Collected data
____________________
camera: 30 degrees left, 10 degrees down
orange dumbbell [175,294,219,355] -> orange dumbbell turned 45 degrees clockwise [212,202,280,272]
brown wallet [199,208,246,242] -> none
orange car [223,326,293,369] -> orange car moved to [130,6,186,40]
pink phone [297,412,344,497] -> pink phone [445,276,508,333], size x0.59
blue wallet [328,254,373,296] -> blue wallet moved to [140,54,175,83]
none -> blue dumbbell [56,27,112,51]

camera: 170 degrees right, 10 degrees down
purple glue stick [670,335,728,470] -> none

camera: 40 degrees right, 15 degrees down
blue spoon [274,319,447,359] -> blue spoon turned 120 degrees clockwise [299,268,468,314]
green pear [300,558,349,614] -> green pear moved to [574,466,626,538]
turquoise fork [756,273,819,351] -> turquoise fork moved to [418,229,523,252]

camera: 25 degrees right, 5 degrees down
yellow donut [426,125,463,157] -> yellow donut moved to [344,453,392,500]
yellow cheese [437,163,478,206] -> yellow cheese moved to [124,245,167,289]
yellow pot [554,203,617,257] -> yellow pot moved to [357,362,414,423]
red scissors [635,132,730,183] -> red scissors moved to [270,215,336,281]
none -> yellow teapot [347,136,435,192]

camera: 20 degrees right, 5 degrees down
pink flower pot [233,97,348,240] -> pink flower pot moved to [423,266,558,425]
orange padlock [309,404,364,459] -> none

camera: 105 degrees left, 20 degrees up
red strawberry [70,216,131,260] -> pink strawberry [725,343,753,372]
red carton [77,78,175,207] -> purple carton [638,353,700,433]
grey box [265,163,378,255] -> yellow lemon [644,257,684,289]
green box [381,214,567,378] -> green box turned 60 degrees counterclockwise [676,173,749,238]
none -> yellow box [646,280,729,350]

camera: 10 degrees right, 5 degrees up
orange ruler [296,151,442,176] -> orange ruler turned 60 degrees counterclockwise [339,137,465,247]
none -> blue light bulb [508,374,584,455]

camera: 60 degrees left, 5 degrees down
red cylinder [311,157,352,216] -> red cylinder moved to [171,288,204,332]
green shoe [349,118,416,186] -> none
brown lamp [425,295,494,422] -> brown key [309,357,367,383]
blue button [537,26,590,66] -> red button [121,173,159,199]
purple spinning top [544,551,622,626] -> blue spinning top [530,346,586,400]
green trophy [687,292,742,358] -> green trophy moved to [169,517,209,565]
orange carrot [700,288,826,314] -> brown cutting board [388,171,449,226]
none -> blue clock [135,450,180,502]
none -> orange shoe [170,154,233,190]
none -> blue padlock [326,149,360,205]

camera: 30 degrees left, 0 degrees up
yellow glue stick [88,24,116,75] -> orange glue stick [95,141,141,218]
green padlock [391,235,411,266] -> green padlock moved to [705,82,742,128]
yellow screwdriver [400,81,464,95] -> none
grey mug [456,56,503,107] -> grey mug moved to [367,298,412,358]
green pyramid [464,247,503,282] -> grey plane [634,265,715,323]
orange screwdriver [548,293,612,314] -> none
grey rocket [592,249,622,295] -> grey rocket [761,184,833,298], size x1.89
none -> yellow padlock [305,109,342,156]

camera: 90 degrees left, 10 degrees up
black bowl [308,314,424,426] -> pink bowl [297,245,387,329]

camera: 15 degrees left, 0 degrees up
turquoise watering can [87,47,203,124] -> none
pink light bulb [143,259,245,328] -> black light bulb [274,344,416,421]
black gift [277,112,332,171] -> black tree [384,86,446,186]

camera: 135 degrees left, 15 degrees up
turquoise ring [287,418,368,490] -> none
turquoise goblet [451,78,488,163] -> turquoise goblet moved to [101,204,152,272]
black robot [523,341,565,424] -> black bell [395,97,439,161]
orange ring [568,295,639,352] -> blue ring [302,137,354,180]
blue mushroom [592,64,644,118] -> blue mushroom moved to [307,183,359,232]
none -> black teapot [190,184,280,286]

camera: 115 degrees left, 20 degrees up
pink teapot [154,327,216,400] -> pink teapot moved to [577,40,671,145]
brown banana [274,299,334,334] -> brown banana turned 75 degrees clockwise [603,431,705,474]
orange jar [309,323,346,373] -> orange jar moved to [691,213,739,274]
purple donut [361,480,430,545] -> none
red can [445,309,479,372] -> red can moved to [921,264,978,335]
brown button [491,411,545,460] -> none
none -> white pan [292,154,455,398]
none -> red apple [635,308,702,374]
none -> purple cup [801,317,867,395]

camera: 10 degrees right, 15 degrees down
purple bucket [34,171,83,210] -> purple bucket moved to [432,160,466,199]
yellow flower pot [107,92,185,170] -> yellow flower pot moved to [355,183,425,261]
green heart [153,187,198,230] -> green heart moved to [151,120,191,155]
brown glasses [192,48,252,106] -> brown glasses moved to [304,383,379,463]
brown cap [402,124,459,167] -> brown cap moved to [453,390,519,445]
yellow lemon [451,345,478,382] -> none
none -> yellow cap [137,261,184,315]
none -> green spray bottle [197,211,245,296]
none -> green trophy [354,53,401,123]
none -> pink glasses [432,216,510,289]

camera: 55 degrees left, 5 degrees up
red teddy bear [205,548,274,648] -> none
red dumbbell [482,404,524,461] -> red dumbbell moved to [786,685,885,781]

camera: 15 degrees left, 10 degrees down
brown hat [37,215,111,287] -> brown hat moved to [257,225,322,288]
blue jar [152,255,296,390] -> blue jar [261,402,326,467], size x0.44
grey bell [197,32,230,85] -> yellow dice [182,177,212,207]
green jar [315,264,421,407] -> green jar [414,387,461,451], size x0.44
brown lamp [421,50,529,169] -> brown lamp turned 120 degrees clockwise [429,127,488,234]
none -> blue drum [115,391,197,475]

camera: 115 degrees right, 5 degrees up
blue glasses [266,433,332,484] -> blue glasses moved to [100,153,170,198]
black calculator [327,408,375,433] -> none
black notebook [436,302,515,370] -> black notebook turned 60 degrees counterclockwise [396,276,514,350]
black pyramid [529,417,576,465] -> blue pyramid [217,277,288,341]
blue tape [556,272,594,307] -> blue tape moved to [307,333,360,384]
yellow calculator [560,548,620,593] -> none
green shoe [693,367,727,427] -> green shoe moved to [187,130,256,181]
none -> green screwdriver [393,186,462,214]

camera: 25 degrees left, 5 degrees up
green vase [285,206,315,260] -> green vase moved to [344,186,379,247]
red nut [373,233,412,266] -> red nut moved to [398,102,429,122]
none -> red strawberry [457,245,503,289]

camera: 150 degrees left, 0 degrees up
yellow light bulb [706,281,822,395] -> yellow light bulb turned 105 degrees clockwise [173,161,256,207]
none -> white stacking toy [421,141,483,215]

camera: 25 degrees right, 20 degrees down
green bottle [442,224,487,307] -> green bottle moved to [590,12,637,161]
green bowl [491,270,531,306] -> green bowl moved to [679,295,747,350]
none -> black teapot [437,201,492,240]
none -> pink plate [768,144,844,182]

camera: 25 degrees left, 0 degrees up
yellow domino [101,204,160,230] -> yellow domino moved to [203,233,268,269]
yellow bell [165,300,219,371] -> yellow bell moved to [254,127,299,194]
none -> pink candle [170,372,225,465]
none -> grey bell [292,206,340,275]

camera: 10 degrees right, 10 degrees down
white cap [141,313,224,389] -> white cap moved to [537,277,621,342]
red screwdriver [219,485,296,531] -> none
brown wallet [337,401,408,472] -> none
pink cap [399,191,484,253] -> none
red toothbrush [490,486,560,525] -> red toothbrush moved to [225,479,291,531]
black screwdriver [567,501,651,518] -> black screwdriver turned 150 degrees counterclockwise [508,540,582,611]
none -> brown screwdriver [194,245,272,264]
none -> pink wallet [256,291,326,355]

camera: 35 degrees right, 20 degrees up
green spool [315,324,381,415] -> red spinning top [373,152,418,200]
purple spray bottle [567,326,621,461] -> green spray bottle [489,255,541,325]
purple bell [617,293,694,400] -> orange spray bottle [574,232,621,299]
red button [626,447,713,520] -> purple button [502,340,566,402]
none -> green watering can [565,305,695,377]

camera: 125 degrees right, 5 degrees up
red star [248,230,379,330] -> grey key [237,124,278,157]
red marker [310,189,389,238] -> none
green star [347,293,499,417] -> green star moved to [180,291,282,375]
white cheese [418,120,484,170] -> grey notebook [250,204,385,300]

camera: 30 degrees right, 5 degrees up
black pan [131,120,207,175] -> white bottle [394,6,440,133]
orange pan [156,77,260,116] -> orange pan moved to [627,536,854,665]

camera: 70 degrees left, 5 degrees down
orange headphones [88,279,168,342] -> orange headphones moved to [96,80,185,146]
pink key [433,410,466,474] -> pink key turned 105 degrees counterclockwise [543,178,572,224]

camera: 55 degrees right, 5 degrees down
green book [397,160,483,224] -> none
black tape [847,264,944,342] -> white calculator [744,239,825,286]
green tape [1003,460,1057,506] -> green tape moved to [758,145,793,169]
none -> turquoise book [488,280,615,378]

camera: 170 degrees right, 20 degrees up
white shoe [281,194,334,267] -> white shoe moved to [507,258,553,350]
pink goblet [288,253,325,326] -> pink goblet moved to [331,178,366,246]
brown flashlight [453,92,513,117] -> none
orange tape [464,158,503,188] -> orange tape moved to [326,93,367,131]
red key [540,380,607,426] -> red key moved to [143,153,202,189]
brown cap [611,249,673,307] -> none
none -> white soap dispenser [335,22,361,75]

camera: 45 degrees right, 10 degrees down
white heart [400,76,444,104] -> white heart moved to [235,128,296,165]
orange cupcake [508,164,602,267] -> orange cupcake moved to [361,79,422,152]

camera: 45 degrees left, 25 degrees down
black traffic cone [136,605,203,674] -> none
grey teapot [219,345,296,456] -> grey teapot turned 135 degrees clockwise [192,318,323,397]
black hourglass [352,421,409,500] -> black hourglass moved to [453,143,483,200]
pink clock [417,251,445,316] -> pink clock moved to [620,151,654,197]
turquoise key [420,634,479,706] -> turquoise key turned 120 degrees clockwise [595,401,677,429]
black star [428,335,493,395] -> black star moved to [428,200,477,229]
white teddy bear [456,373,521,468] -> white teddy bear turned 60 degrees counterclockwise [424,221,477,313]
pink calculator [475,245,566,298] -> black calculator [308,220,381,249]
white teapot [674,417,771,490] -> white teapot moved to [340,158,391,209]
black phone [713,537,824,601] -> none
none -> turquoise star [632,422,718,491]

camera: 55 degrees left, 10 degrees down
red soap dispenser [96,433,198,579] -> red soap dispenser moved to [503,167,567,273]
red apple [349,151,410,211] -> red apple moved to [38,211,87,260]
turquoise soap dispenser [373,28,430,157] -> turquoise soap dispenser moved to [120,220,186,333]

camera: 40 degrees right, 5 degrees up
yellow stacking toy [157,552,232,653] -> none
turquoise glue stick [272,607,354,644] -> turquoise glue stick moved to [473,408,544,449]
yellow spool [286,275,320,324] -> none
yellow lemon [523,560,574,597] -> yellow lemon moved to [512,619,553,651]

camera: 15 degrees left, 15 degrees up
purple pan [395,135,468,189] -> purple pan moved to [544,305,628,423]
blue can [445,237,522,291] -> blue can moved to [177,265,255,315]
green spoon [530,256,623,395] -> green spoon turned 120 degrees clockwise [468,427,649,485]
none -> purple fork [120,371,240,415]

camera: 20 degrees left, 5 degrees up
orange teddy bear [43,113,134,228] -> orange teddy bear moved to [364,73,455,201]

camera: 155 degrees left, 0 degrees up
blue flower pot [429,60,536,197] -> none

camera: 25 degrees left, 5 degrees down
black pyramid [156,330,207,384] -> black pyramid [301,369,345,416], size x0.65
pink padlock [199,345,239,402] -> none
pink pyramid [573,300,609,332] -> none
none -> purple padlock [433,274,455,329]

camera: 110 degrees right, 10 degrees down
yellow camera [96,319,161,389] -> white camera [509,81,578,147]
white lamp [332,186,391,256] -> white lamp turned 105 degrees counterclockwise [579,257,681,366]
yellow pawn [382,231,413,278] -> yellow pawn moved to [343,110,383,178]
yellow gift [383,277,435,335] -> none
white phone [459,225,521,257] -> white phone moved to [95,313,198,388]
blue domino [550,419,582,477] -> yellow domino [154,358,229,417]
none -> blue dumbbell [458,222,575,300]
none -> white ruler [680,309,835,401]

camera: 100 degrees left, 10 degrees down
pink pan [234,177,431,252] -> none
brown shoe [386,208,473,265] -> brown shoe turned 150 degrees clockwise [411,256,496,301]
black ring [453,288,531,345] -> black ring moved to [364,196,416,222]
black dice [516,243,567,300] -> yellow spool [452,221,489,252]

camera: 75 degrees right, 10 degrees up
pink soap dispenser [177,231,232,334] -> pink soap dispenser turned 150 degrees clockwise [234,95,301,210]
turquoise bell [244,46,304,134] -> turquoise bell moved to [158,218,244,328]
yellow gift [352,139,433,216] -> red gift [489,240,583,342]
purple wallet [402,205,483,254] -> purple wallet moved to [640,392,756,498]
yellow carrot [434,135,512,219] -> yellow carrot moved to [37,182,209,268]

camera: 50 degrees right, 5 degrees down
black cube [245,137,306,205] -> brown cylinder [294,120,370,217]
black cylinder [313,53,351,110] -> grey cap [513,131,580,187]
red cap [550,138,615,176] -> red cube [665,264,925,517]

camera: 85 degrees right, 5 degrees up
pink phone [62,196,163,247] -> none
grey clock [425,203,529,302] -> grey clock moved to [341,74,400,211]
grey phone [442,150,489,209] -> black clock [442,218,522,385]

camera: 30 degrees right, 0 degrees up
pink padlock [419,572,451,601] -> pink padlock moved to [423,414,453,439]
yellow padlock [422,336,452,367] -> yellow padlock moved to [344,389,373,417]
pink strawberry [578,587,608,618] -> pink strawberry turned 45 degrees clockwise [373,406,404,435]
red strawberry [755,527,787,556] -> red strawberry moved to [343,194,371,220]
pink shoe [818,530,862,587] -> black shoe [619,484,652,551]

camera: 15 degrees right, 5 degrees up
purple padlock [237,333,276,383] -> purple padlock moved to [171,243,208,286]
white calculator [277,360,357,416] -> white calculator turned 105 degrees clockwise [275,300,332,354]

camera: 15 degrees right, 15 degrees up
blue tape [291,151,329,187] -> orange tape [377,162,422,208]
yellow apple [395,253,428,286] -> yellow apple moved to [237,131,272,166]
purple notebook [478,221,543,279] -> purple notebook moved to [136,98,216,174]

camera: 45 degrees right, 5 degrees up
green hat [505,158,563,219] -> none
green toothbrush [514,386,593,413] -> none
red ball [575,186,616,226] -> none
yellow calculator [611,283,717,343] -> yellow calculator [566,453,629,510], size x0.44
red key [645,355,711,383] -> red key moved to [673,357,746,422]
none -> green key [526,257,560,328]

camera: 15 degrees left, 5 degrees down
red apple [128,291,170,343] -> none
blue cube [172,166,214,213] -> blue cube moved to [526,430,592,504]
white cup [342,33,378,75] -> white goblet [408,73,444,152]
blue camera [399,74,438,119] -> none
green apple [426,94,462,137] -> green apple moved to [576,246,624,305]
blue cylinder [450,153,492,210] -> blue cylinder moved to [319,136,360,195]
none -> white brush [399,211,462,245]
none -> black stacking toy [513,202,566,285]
____________________
▸ Activity
For the entries above, say how many lines contain the word "star", giving the number alone.

▸ Task response
4